Lines to return, exactly: from the line with "The pink_rocket at" to the line with "The purple_house at" in the entries below, both included.
:: RECORDS SUPPLIED ::
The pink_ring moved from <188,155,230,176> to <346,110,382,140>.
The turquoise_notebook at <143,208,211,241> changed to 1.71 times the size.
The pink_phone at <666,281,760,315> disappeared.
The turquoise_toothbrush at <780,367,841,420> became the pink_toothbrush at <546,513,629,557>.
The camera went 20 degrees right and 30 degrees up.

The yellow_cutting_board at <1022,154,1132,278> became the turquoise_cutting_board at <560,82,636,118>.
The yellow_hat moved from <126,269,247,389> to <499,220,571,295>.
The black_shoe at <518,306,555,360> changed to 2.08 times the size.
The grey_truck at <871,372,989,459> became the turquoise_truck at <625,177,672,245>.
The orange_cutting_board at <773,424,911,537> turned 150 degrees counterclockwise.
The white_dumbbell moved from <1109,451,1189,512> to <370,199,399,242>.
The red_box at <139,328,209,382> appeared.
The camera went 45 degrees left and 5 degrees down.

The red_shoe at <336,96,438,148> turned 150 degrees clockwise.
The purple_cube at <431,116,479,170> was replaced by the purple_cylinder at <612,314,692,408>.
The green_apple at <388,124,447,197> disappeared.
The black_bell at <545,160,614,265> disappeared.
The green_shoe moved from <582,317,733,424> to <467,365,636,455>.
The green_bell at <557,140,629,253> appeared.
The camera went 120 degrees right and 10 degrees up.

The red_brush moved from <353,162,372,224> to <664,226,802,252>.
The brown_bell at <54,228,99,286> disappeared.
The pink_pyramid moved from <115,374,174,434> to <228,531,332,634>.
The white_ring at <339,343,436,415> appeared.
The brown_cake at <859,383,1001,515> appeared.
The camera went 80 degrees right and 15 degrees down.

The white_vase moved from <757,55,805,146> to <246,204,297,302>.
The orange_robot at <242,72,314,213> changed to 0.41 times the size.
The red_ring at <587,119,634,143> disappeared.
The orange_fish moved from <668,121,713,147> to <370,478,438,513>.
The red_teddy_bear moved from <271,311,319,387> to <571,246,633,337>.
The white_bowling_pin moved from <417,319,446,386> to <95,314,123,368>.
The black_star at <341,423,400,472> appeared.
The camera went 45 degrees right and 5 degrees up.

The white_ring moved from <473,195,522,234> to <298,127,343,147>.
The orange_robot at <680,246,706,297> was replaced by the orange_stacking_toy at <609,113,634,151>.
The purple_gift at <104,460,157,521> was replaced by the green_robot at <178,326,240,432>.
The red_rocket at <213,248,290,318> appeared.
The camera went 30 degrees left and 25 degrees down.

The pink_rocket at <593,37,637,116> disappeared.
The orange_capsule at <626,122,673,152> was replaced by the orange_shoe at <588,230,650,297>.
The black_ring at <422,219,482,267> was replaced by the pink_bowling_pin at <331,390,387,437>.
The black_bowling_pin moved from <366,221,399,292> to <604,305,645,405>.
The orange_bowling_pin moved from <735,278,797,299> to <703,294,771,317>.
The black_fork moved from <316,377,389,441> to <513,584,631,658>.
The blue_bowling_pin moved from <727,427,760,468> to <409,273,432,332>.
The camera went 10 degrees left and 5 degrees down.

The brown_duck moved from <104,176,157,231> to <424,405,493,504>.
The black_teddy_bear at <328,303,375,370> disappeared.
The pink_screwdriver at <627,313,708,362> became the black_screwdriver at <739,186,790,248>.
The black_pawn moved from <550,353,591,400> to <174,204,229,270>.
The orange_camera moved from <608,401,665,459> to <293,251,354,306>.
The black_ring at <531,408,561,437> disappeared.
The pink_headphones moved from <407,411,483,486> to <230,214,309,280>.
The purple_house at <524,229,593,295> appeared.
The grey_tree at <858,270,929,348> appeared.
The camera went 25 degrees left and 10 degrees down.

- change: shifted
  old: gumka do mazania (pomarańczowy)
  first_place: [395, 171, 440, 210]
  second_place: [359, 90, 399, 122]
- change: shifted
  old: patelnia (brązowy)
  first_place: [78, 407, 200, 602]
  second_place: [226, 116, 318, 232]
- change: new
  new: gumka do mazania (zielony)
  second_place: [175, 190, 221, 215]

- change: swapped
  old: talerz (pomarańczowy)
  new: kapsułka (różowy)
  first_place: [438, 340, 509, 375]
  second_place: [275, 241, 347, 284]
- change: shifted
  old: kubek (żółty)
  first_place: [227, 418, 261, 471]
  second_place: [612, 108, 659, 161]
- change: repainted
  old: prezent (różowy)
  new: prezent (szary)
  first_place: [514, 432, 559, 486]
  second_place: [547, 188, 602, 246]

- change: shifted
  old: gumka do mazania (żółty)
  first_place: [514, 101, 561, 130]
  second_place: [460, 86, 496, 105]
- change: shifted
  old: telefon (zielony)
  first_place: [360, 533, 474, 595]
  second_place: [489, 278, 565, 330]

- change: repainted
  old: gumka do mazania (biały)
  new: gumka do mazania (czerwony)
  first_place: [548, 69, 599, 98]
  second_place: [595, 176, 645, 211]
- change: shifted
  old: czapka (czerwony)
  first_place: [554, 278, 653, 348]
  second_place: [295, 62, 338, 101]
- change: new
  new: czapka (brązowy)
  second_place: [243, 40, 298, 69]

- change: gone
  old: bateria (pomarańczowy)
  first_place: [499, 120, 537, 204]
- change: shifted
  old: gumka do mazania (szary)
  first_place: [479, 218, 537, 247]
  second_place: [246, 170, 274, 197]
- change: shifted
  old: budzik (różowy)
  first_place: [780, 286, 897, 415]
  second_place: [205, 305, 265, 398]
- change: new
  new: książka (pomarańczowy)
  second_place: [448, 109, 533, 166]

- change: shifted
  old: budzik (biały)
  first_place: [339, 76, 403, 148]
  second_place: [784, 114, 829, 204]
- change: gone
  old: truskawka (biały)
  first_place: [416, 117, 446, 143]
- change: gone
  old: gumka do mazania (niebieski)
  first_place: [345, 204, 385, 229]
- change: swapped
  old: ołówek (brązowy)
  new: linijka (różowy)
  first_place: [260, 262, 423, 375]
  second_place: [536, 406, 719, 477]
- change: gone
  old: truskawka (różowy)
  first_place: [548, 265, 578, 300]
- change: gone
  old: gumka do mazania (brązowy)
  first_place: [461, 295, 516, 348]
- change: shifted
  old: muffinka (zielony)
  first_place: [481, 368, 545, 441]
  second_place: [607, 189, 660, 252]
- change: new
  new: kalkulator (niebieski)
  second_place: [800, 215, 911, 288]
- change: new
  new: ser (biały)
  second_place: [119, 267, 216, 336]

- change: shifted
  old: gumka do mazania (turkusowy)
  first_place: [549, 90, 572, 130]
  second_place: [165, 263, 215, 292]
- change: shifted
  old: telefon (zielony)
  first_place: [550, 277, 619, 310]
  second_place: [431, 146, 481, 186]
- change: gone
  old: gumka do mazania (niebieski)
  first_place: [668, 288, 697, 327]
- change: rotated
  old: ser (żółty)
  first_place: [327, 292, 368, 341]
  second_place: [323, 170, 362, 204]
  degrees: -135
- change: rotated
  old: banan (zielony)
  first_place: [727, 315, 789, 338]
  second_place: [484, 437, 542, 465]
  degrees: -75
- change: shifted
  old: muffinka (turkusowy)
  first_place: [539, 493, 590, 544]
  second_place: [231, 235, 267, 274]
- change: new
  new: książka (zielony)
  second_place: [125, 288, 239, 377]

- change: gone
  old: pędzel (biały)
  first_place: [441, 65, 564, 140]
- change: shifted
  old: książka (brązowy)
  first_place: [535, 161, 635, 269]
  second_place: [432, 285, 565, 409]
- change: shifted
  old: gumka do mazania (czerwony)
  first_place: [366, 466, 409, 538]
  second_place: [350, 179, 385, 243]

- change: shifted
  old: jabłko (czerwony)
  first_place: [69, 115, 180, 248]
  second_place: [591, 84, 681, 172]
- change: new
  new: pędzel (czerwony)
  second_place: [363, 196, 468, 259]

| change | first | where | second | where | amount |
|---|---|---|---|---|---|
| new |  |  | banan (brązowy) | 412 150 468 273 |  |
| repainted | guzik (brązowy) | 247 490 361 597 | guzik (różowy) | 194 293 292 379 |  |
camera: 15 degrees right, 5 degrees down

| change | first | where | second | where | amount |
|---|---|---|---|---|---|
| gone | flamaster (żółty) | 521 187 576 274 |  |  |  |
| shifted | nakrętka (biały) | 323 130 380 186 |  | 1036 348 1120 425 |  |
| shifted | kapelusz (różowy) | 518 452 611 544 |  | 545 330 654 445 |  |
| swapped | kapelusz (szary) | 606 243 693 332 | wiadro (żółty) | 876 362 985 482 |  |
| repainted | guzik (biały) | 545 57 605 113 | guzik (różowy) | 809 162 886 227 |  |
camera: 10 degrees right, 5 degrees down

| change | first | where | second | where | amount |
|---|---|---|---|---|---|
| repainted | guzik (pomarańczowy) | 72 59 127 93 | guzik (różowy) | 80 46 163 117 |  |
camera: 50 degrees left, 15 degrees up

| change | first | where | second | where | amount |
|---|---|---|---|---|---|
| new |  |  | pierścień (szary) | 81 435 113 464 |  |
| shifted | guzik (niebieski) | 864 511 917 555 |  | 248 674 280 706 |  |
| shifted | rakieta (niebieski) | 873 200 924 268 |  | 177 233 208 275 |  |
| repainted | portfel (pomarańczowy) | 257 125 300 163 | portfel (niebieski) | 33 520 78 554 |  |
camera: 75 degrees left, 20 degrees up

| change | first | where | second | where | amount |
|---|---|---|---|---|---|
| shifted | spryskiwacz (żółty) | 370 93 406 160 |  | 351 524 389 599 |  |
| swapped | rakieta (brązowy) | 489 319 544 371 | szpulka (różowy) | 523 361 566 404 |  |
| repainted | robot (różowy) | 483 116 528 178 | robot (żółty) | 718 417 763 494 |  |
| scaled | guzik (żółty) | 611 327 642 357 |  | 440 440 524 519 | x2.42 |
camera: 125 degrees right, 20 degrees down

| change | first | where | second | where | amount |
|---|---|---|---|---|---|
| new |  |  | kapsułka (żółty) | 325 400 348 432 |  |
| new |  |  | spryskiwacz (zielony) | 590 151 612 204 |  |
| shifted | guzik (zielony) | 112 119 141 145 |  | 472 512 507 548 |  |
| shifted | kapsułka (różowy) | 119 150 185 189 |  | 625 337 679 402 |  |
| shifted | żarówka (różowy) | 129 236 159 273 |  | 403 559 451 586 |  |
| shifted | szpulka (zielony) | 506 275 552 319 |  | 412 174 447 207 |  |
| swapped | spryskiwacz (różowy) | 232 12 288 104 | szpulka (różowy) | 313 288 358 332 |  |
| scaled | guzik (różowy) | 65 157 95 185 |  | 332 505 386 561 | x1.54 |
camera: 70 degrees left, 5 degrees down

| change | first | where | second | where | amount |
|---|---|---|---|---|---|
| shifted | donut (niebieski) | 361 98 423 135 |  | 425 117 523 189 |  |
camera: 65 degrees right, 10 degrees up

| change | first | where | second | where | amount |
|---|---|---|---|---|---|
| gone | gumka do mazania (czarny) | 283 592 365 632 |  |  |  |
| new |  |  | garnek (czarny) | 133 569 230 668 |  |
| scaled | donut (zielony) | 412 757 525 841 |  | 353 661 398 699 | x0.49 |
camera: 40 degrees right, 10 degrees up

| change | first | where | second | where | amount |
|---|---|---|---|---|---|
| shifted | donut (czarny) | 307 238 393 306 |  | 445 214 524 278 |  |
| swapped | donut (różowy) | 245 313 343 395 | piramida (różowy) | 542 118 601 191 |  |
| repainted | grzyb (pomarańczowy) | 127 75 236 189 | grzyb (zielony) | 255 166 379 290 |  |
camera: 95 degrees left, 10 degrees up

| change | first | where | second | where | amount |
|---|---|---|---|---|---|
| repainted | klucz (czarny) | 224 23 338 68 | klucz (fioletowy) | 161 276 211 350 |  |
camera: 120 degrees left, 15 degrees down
:::
» WRITTEN RESPONSE:
The pink_rocket at <593,37,637,116> disappeared.
The orange_capsule at <626,122,673,152> was replaced by the orange_shoe at <588,230,650,297>.
The black_ring at <422,219,482,267> was replaced by the pink_bowling_pin at <331,390,387,437>.
The black_bowling_pin moved from <366,221,399,292> to <604,305,645,405>.
The orange_bowling_pin moved from <735,278,797,299> to <703,294,771,317>.
The black_fork moved from <316,377,389,441> to <513,584,631,658>.
The blue_bowling_pin moved from <727,427,760,468> to <409,273,432,332>.
The camera went 10 degrees left and 5 degrees down.

The brown_duck moved from <104,176,157,231> to <424,405,493,504>.
The black_teddy_bear at <328,303,375,370> disappeared.
The pink_screwdriver at <627,313,708,362> became the black_screwdriver at <739,186,790,248>.
The black_pawn moved from <550,353,591,400> to <174,204,229,270>.
The orange_camera moved from <608,401,665,459> to <293,251,354,306>.
The black_ring at <531,408,561,437> disappeared.
The pink_headphones moved from <407,411,483,486> to <230,214,309,280>.
The purple_house at <524,229,593,295> appeared.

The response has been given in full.